Reproduce every record below exactly as it appears.

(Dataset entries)
──────
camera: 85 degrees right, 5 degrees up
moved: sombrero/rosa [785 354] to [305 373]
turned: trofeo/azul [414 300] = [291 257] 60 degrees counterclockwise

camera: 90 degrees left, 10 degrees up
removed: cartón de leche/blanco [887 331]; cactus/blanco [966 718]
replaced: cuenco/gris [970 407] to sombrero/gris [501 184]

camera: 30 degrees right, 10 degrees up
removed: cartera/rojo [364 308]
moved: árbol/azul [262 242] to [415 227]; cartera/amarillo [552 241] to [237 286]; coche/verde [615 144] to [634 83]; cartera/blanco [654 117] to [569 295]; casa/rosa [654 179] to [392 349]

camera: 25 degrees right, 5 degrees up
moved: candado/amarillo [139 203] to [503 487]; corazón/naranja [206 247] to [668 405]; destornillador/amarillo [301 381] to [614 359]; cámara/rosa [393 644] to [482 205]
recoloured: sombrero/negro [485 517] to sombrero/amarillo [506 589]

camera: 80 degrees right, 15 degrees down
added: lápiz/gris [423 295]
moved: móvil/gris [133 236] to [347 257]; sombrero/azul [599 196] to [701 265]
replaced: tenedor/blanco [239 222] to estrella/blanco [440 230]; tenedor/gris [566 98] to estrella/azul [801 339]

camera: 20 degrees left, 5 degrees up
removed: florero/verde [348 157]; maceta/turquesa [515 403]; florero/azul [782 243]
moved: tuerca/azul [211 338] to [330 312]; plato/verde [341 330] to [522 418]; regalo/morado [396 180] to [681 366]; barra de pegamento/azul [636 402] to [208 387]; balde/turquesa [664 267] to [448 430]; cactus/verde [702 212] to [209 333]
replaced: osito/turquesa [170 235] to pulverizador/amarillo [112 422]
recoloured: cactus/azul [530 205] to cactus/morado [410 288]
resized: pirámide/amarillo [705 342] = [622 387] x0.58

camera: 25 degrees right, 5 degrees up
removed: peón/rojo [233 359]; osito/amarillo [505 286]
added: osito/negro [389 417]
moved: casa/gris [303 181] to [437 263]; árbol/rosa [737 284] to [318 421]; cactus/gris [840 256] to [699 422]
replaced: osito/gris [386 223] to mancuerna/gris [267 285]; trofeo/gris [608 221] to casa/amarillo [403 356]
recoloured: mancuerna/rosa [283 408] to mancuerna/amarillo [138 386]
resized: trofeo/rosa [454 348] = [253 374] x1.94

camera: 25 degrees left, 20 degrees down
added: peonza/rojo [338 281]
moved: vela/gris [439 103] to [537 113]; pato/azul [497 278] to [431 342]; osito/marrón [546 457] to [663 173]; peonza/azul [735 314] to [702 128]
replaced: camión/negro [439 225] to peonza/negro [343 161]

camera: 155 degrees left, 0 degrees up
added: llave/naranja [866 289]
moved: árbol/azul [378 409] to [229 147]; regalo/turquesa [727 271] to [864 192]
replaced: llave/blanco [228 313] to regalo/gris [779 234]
──────
§ **EXERCISE OUTPUT**:
camera: 85 degrees right, 5 degrees up
moved: sombrero/rosa [785 354] to [305 373]
turned: trofeo/azul [414 300] = [291 257] 60 degrees counterclockwise

camera: 90 degrees left, 10 degrees up
removed: cartón de leche/blanco [887 331]; cactus/blanco [966 718]
replaced: cuenco/gris [970 407] to sombrero/gris [501 184]

camera: 30 degrees right, 10 degrees up
removed: cartera/rojo [364 308]
moved: árbol/azul [262 242] to [415 227]; cartera/amarillo [552 241] to [237 286]; coche/verde [615 144] to [634 83]; cartera/blanco [654 117] to [569 295]; casa/rosa [654 179] to [392 349]

camera: 25 degrees right, 5 degrees up
moved: candado/amarillo [139 203] to [503 487]; corazón/naranja [206 247] to [668 405]; destornillador/amarillo [301 381] to [614 359]; cámara/rosa [393 644] to [482 205]
recoloured: sombrero/negro [485 517] to sombrero/amarillo [506 589]

camera: 80 degrees right, 15 degrees down
added: lápiz/gris [423 295]
moved: móvil/gris [133 236] to [347 257]; sombrero/azul [599 196] to [701 265]
replaced: tenedor/blanco [239 222] to estrella/blanco [440 230]; tenedor/gris [566 98] to estrella/azul [801 339]

camera: 20 degrees left, 5 degrees up
removed: florero/verde [348 157]; maceta/turquesa [515 403]; florero/azul [782 243]
moved: tuerca/azul [211 338] to [330 312]; plato/verde [341 330] to [522 418]; regalo/morado [396 180] to [681 366]; barra de pegamento/azul [636 402] to [208 387]; balde/turquesa [664 267] to [448 430]; cactus/verde [702 212] to [209 333]
replaced: osito/turquesa [170 235] to pulverizador/amarillo [112 422]
recoloured: cactus/azul [530 205] to cactus/morado [410 288]
resized: pirámide/amarillo [705 342] = [622 387] x0.58

camera: 25 degrees right, 5 degrees up
removed: peón/rojo [233 359]; osito/amarillo [505 286]
added: osito/negro [389 417]
moved: casa/gris [303 181] to [437 263]; árbol/rosa [737 284] to [318 421]; cactus/gris [840 256] to [699 422]
replaced: osito/gris [386 223] to mancuerna/gris [267 285]; trofeo/gris [608 221] to casa/amarillo [403 356]
recoloured: mancuerna/rosa [283 408] to mancuerna/amarillo [138 386]
resized: trofeo/rosa [454 348] = [253 374] x1.94

camera: 25 degrees left, 20 degrees down
added: peonza/rojo [338 281]
moved: vela/gris [439 103] to [537 113]; pato/azul [497 278] to [431 342]; osito/marrón [546 457] to [663 173]; peonza/azul [735 314] to [702 128]
replaced: camión/negro [439 225] to peonza/negro [343 161]

camera: 155 degrees left, 0 degrees up
added: llave/naranja [866 289]
moved: árbol/azul [378 409] to [229 147]; regalo/turquesa [727 271] to [864 192]
replaced: llave/blanco [228 313] to regalo/gris [779 234]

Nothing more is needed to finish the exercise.